+++ GIVEN INFORMATION +++

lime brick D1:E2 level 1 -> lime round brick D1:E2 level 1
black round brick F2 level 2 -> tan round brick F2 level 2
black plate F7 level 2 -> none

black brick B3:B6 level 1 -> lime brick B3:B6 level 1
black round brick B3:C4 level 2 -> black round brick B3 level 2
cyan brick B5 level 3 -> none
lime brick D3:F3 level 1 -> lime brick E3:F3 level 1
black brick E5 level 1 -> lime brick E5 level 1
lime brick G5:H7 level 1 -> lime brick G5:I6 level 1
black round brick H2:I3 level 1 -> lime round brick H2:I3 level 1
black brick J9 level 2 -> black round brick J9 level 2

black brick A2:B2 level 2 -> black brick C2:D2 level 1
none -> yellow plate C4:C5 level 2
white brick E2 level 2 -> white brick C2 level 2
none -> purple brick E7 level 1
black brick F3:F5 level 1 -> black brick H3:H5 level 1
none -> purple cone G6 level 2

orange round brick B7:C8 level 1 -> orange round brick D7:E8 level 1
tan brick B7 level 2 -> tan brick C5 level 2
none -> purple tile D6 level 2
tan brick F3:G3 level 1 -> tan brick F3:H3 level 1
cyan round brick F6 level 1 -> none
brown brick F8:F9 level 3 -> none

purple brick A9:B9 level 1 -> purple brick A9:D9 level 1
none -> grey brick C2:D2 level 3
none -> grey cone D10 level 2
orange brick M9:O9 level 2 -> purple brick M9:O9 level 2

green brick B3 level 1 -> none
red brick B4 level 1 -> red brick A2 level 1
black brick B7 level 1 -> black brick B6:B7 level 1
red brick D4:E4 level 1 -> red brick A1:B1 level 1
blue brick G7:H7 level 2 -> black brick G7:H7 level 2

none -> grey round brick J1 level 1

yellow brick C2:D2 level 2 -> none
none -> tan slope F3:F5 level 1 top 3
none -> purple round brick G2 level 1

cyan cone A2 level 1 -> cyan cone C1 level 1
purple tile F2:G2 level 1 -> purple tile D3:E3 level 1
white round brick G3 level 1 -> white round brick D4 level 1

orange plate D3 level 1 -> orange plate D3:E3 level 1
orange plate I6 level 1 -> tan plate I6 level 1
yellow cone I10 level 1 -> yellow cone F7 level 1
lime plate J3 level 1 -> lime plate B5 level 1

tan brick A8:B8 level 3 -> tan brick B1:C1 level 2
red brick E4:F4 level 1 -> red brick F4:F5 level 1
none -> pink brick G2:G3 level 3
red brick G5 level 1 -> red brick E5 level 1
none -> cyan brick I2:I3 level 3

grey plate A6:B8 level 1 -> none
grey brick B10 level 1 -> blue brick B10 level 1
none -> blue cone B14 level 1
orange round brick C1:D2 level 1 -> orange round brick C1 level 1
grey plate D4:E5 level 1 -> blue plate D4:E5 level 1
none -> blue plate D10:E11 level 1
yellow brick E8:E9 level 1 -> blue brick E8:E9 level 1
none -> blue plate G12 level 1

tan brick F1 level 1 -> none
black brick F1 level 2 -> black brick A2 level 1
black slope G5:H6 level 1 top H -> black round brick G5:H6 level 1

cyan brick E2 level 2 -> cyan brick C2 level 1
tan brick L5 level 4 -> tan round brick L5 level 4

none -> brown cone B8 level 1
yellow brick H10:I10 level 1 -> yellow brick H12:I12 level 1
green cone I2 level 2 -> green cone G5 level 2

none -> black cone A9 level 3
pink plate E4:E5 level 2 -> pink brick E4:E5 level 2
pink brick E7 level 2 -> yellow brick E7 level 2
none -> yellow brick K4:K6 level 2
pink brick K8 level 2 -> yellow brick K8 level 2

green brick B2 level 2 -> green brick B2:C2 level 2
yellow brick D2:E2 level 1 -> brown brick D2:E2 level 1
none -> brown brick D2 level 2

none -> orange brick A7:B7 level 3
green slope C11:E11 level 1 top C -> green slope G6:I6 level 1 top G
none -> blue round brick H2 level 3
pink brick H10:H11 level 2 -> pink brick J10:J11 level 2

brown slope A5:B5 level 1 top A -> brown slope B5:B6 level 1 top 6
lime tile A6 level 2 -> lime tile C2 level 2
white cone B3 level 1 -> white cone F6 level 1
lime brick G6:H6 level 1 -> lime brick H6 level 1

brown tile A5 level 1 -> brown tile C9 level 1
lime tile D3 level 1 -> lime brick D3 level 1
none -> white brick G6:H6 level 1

+++

▶ [WHAT YOU WILL DO]:
Where the string "pink" appears in a line of the entries, count that line, and state the total alone.

▶ [RESULT OF THE TASK]:
5